In the material below, take the lines from the one containing "purple trapezoid at" through the one containing "white triangle at", inclusive, and write out only those lines again, changing "counterclockwise" to "clockwise" and leaving everything else the same.

## DATA
───
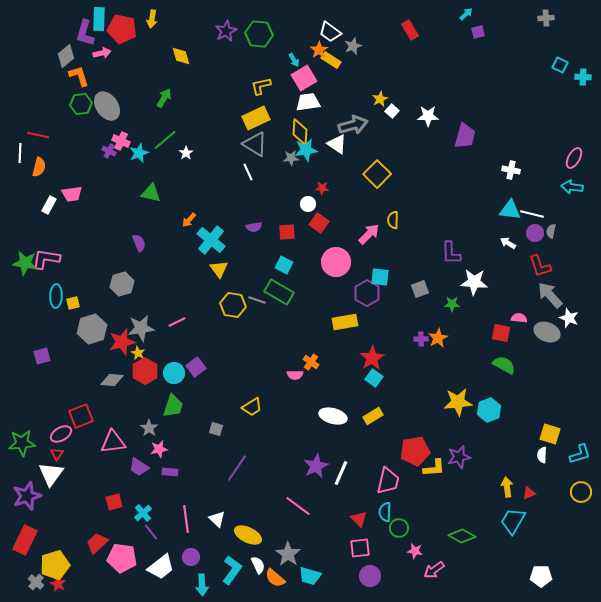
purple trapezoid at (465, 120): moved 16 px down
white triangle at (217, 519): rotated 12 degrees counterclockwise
───
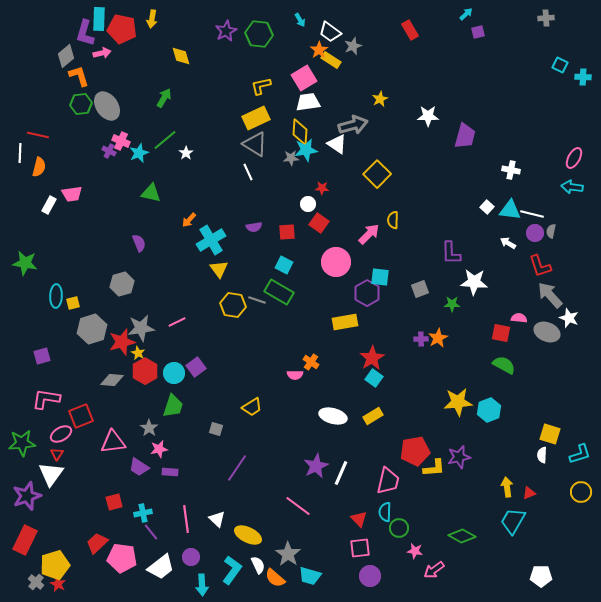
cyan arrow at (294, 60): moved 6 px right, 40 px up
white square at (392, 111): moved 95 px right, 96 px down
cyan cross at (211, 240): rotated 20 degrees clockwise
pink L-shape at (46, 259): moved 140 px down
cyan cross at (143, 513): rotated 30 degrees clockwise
───
## SOLUTION TO THIS EXERCISE
purple trapezoid at (465, 120): moved 16 px down
white triangle at (217, 519): rotated 12 degrees clockwise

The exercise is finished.